EXERCISE MATERIALS —
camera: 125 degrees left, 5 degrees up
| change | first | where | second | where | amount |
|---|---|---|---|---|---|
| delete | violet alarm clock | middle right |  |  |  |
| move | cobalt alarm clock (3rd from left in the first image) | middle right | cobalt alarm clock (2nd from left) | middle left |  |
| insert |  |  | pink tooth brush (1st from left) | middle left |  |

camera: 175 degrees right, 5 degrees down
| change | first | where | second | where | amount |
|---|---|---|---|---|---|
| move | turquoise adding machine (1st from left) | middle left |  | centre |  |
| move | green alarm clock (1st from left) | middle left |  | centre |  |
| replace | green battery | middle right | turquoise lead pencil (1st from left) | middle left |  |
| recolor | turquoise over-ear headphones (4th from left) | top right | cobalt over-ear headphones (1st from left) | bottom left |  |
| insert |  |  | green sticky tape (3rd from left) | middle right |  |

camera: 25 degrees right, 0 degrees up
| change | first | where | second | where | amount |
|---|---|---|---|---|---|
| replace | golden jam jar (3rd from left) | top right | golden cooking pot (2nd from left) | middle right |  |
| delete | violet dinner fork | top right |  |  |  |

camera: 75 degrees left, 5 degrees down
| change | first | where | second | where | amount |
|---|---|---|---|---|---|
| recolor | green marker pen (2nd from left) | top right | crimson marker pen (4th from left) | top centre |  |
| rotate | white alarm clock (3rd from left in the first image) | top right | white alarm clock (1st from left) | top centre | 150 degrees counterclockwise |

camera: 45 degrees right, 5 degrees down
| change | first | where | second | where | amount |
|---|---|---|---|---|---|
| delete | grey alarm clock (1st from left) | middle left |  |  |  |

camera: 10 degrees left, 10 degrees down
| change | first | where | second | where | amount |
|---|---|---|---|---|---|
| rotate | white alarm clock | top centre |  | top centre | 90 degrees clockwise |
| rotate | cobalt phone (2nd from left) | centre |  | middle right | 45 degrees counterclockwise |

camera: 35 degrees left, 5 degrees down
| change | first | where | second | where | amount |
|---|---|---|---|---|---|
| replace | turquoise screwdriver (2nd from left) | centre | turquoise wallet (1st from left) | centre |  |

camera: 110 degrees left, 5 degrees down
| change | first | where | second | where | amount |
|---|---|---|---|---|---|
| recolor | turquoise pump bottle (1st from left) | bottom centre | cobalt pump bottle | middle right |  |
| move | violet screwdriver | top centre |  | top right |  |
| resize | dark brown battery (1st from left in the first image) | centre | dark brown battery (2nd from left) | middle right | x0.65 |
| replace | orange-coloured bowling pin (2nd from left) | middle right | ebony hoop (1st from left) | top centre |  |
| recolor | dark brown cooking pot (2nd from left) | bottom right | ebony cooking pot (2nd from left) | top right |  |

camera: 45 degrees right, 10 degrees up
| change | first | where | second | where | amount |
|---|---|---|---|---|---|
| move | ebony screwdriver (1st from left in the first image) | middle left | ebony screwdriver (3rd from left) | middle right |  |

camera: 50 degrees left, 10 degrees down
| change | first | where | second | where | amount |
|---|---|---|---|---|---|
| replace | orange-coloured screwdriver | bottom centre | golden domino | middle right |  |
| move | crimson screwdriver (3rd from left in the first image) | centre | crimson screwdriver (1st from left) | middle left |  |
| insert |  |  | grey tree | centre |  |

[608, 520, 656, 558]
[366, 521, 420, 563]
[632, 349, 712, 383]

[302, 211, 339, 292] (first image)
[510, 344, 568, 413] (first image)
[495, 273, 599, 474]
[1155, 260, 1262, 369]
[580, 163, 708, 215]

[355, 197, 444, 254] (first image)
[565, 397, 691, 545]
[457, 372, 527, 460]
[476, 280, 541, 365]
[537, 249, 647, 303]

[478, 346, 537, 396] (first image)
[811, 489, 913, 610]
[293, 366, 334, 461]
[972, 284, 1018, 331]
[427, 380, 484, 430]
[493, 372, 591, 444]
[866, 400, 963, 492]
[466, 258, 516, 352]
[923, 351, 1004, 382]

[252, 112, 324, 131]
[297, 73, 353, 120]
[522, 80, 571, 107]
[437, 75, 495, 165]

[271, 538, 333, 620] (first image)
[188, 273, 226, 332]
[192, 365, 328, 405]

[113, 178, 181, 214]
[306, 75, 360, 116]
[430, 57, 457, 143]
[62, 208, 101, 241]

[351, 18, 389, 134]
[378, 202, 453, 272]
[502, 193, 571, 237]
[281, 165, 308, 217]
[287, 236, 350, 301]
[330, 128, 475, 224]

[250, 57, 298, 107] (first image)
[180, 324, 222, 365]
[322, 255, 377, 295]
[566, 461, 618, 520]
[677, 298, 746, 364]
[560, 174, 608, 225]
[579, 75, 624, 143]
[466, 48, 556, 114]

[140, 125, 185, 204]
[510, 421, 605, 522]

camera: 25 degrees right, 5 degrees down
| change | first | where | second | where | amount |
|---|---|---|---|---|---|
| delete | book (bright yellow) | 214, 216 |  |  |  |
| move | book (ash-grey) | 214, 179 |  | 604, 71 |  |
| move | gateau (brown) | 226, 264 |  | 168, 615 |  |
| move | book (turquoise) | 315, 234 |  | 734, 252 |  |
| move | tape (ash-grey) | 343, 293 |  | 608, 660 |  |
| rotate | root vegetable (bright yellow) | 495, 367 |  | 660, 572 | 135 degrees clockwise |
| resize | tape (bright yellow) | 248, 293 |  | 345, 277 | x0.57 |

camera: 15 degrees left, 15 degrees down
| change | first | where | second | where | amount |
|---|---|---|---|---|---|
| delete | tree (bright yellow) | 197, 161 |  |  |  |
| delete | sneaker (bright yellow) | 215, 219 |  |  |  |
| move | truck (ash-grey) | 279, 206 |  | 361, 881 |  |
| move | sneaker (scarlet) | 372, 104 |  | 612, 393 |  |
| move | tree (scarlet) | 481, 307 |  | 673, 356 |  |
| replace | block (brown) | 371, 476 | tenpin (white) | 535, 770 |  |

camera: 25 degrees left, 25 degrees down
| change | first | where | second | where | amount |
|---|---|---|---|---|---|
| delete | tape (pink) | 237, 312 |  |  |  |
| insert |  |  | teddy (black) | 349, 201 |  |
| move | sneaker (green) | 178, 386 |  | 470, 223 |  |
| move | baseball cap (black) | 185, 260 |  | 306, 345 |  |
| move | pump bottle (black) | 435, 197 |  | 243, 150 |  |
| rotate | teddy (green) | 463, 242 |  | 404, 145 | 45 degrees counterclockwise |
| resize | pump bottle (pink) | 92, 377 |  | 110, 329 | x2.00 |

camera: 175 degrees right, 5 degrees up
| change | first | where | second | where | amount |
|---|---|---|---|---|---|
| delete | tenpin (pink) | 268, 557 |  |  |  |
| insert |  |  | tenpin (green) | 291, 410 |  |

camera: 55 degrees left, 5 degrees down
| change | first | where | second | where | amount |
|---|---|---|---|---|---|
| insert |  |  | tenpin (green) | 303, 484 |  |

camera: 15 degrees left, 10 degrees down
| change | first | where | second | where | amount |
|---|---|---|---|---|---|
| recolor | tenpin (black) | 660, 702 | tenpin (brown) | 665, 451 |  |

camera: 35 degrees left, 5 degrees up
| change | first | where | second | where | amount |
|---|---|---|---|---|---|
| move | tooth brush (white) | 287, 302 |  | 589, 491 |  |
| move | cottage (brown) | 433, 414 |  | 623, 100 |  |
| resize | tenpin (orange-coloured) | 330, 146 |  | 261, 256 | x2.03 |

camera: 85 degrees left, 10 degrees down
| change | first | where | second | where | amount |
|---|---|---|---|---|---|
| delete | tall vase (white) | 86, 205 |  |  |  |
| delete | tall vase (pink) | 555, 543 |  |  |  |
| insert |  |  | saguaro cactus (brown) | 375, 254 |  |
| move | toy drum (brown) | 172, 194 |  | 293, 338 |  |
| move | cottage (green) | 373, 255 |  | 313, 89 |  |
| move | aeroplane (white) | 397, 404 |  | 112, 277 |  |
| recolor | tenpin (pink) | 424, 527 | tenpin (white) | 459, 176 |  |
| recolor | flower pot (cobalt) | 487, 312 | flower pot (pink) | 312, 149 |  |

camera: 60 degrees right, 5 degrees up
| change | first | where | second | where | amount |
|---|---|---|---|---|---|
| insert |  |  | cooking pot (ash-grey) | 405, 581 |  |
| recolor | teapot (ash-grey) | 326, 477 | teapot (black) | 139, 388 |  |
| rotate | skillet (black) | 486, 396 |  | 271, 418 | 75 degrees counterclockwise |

PROBLEM — Nothing outside this range should appear: the lines from the start of the listing through the line with "move | cobalt", each reproduced exactly, both ends included.

EXERCISE RESPONSE —
camera: 125 degrees left, 5 degrees up
| change | first | where | second | where | amount |
|---|---|---|---|---|---|
| delete | violet alarm clock | middle right |  |  |  |
| move | cobalt alarm clock (3rd from left in the first image) | middle right | cobalt alarm clock (2nd from left) | middle left |  |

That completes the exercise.